## DIRECTIONS FOR THIS TASK
Copy out the full listing exactly, omitting any picture it contains.

## DATA EXCERPTS
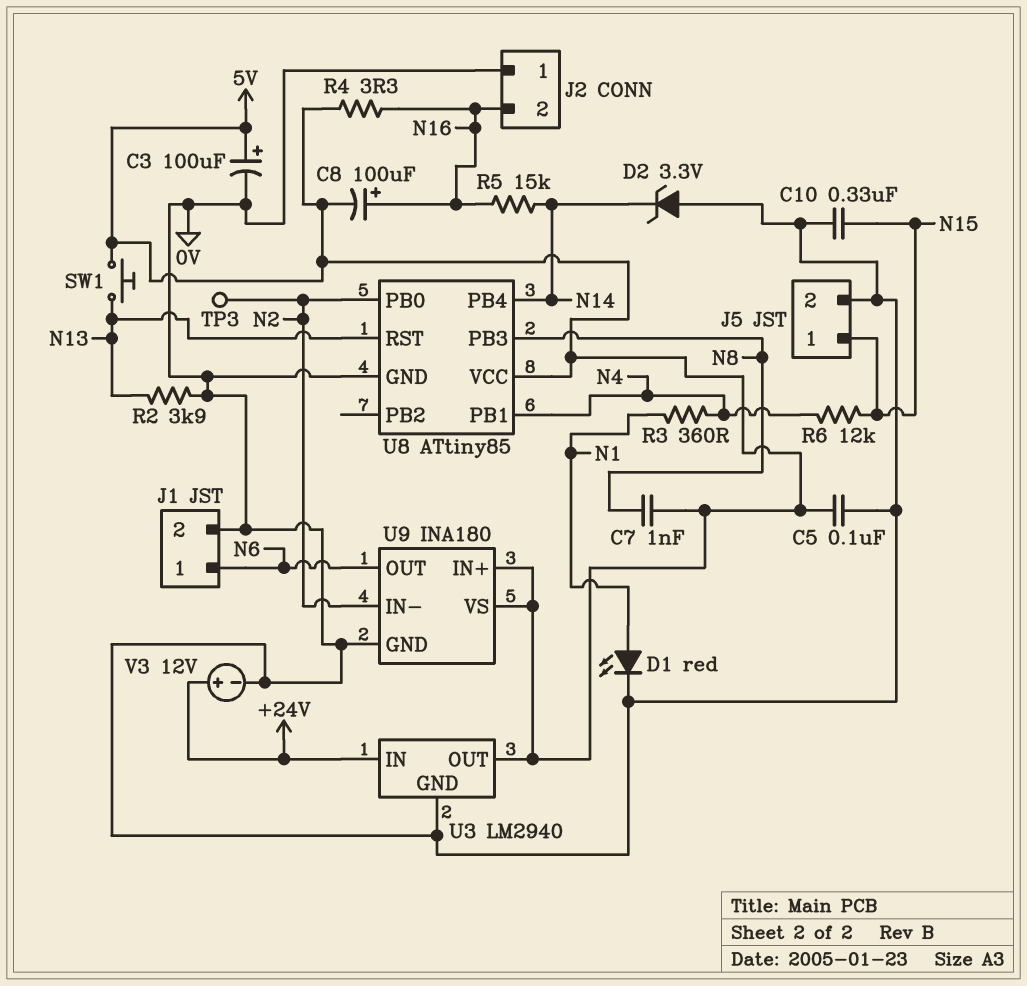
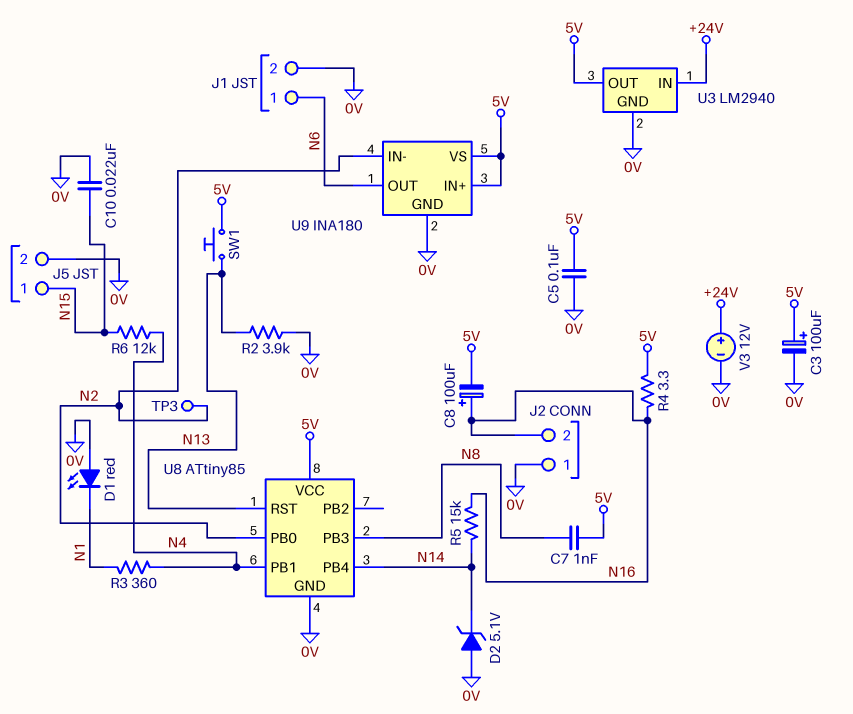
C10: 330nF (0V, N15) -> 22nF (0V, N15)
D1: LED red (A N1, K 0V) -> LED red (A 0V, K N1)
D2: zener 3.3V (A 0V, K N14) -> zener 5.1V (A 0V, K N14)

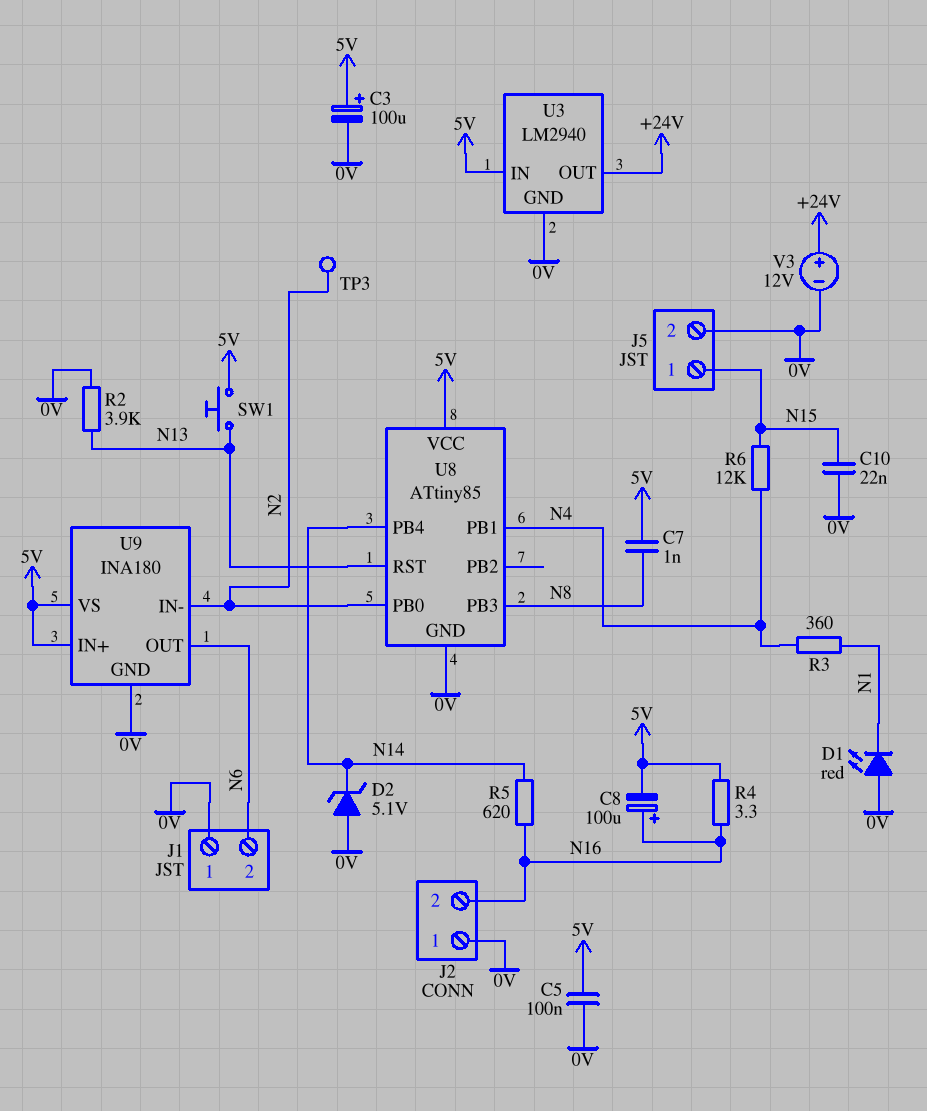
J1 pin 1: N6 -> 0V
J1 pin 2: 0V -> N6
R5: 15k (N14, N16) -> 620 (N14, N16)
U3 pin IN: +24V -> 5V
U3 pin OUT: 5V -> +24V

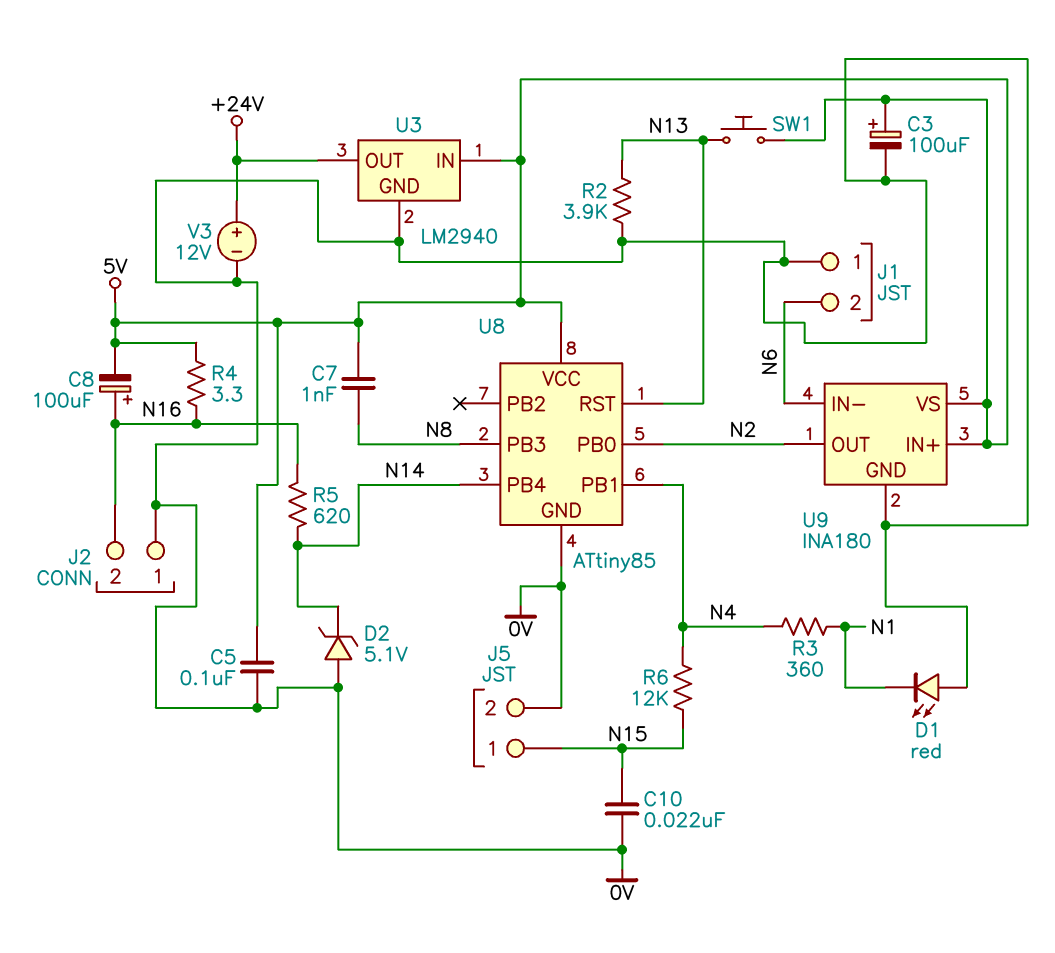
TP3: test point (N2) -> none
U9 pin IN-: N2 -> N6
U9 pin OUT: N6 -> N2

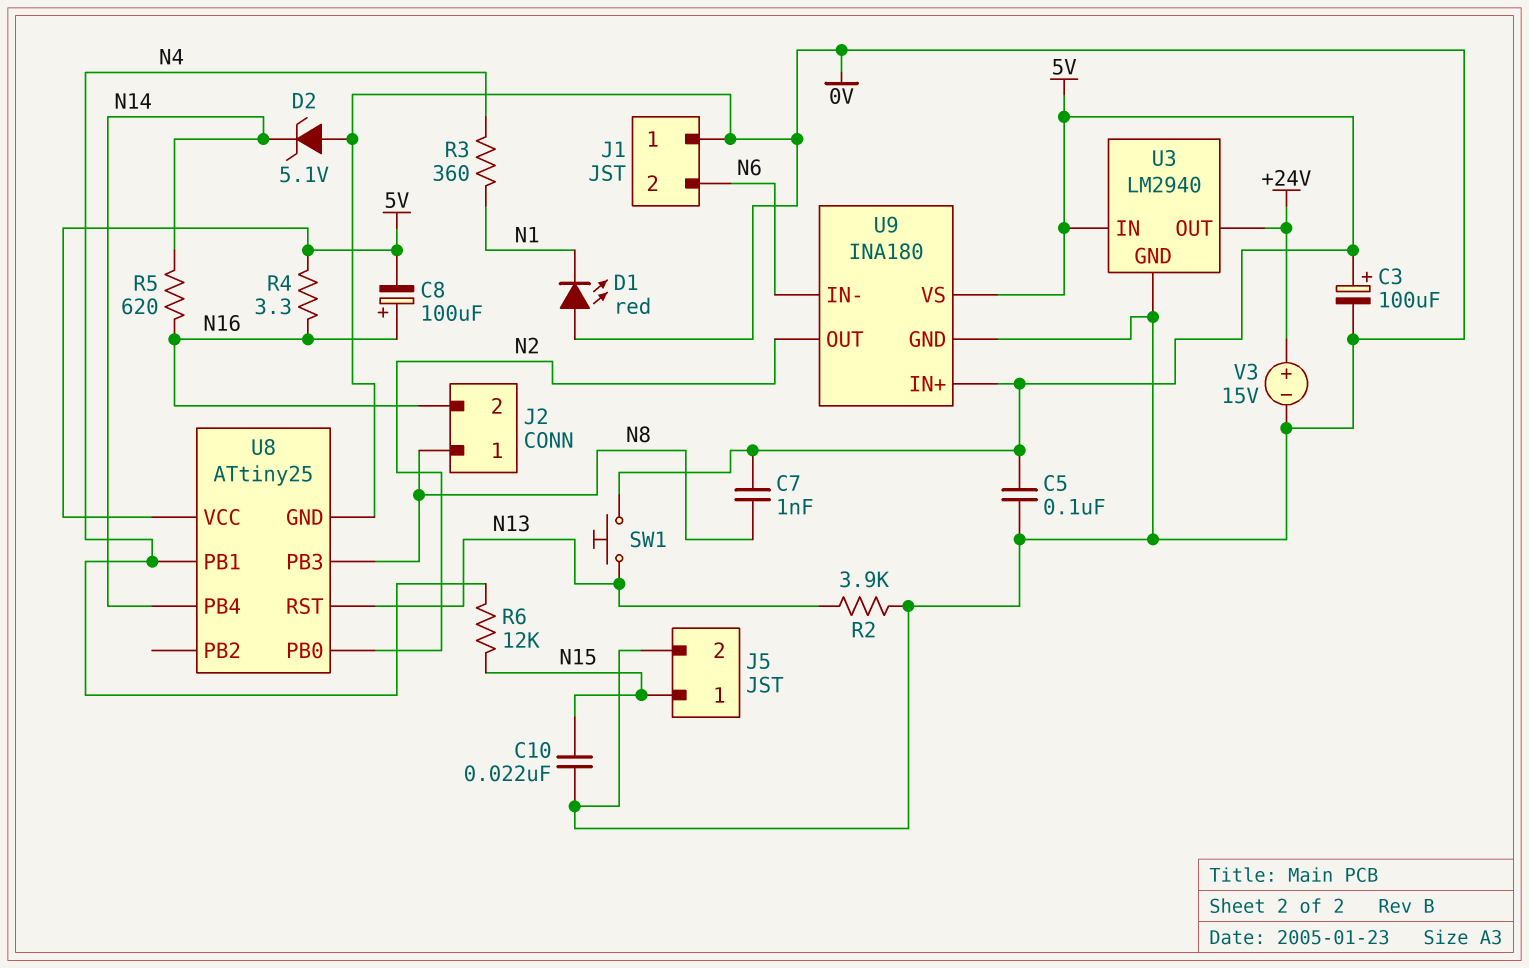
J2 pin 1: 0V -> N8
U8: ATtiny85 -> ATtiny25
V3: 12V (plus +24V, minus 0V) -> 15V (plus +24V, minus 0V)

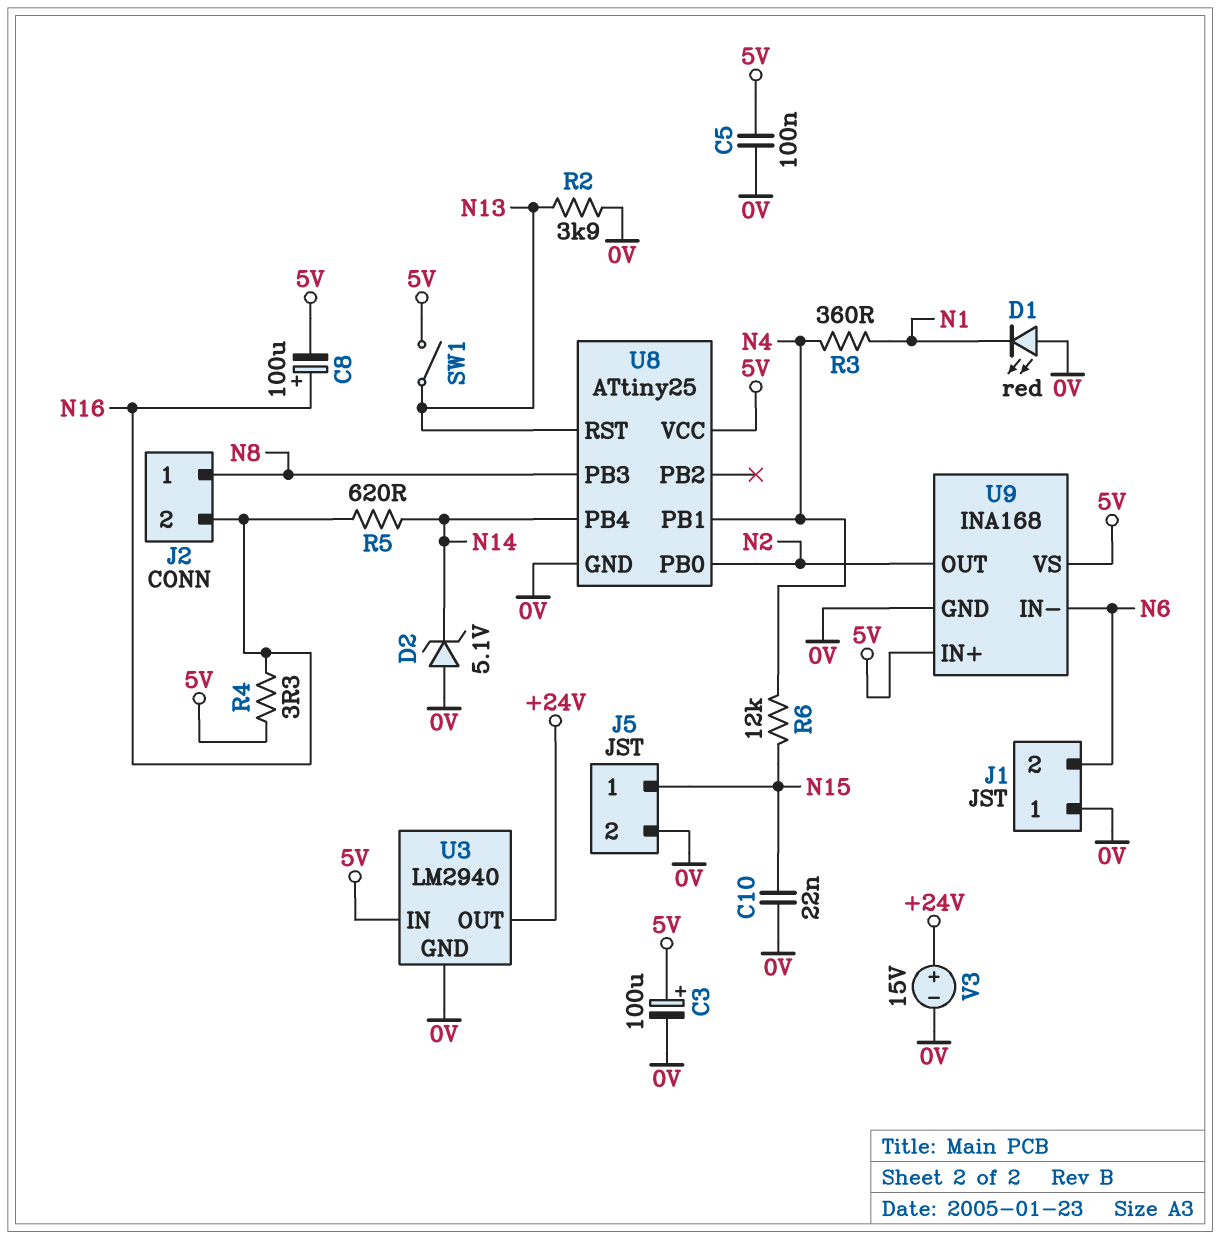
C7: 1nF (5V, N8) -> none
SW1: button (5V, N13) -> switch (5V, N13)
U9: INA180 -> INA168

## RESPONSE TO THIS TASK
C10: 330nF (0V, N15) -> 22nF (0V, N15)
D1: LED red (A N1, K 0V) -> LED red (A 0V, K N1)
D2: zener 3.3V (A 0V, K N14) -> zener 5.1V (A 0V, K N14)

J1 pin 1: N6 -> 0V
J1 pin 2: 0V -> N6
R5: 15k (N14, N16) -> 620 (N14, N16)
U3 pin IN: +24V -> 5V
U3 pin OUT: 5V -> +24V

TP3: test point (N2) -> none
U9 pin IN-: N2 -> N6
U9 pin OUT: N6 -> N2

J2 pin 1: 0V -> N8
U8: ATtiny85 -> ATtiny25
V3: 12V (plus +24V, minus 0V) -> 15V (plus +24V, minus 0V)

C7: 1nF (5V, N8) -> none
SW1: button (5V, N13) -> switch (5V, N13)
U9: INA180 -> INA168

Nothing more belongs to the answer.